▶ Work to be completed: Restate the data exactly as given and keep the pictures out.

** Opening Recorded data block **

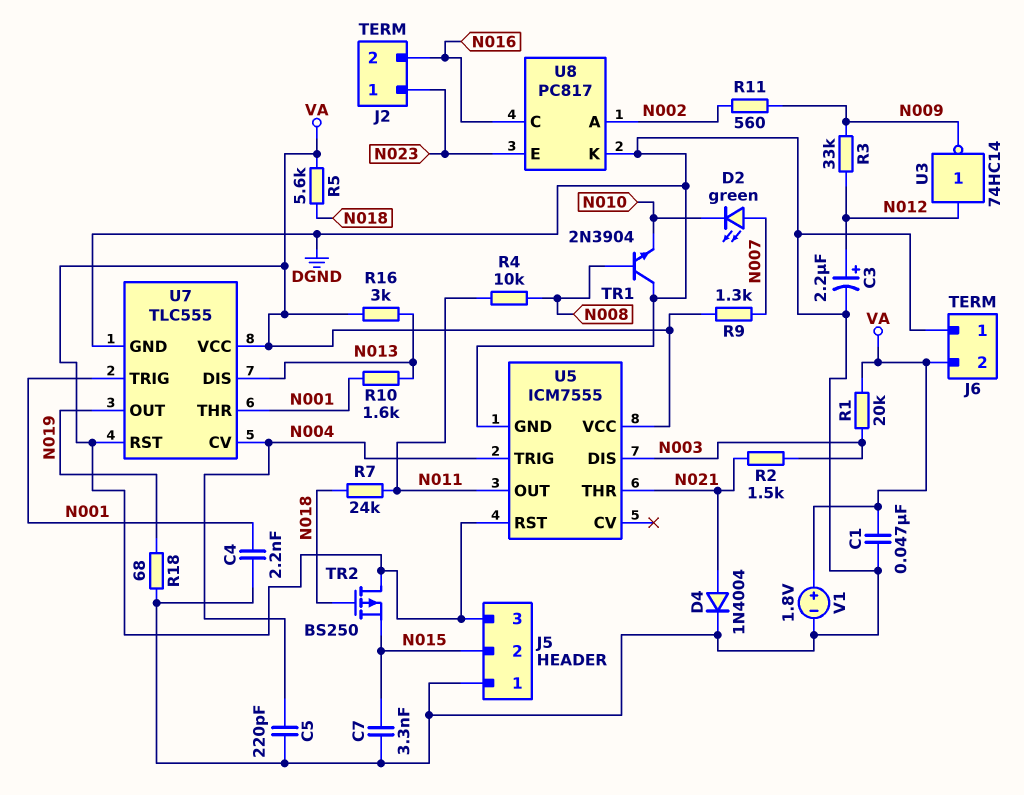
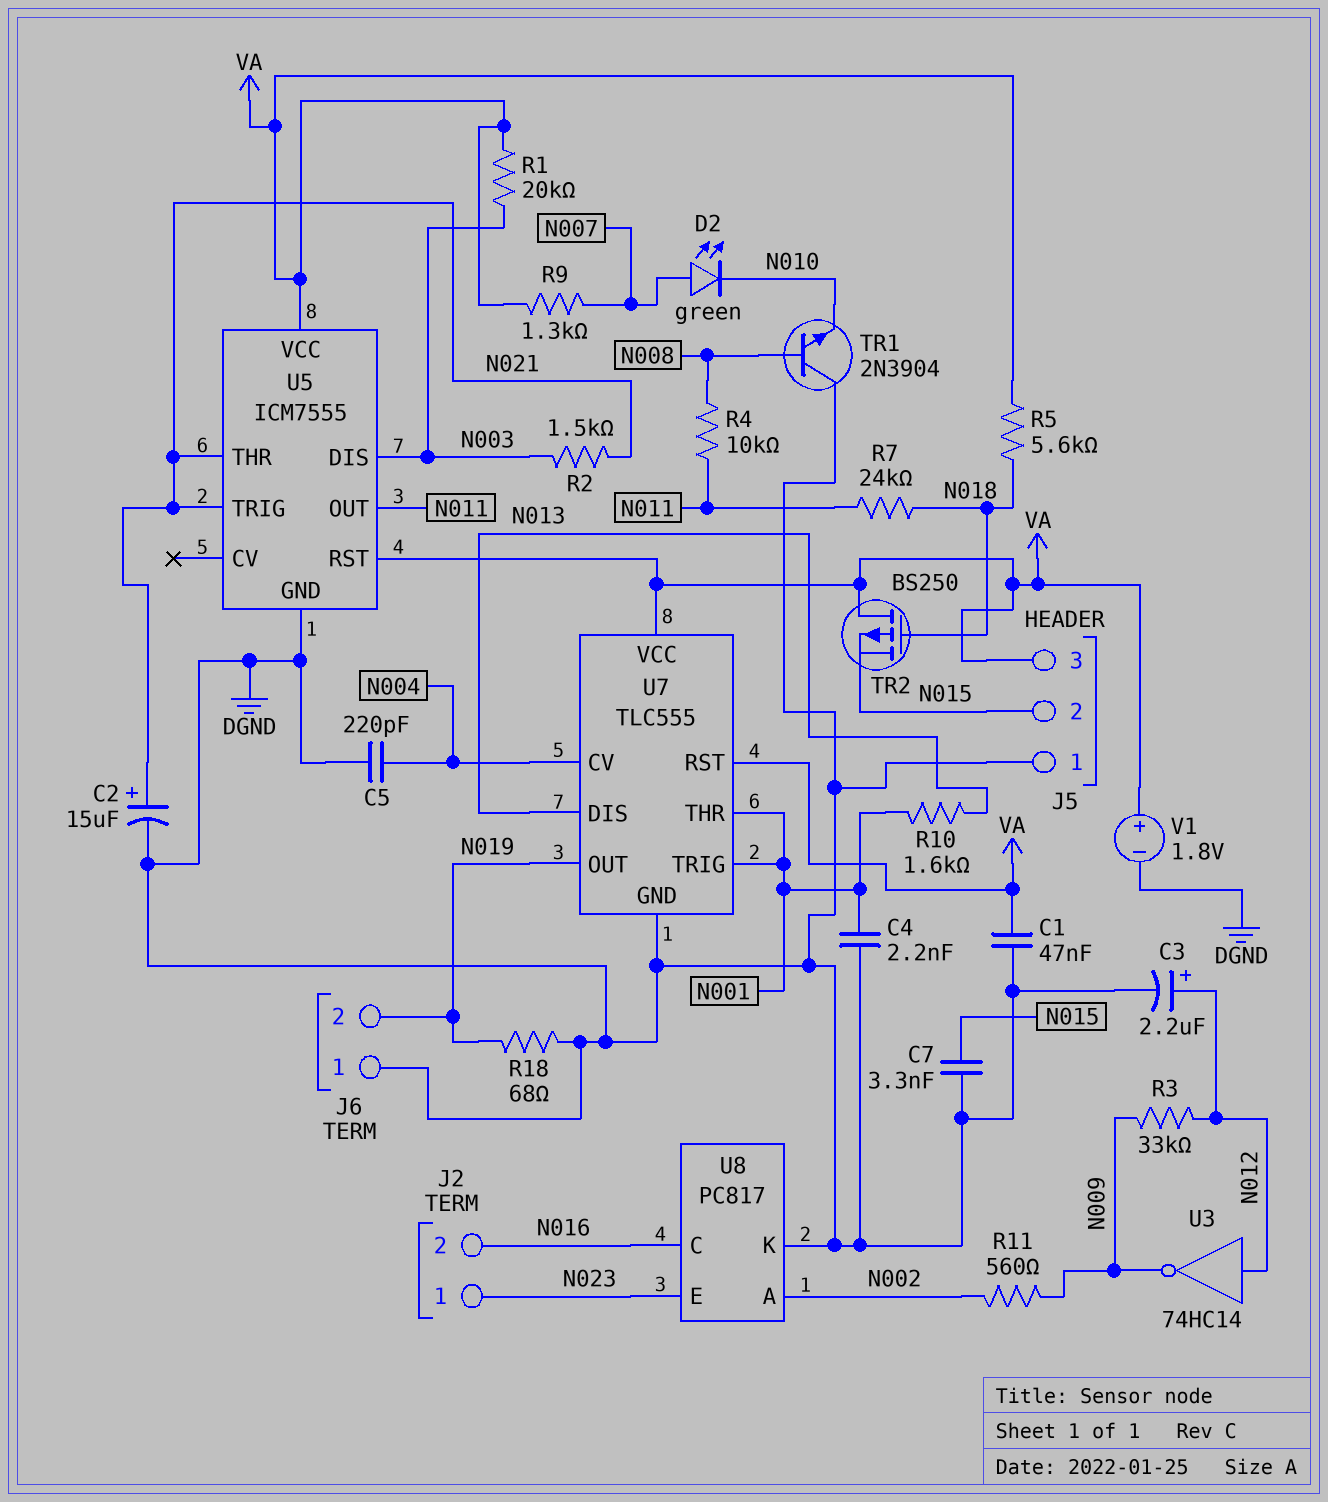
C2: none -> 15uF (plus N021, minus DGND)
D4: diode 1N4004 (A N021, K DGND) -> none
J6 pin 2: VA -> N019
R16: 3k (N013, VA) -> none
U5 pin TRIG: N004 -> N021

** Closing Recorded data block **

▶ Task answer:
C2: none -> 15uF (plus N021, minus DGND)
D4: diode 1N4004 (A N021, K DGND) -> none
J6 pin 2: VA -> N019
R16: 3k (N013, VA) -> none
U5 pin TRIG: N004 -> N021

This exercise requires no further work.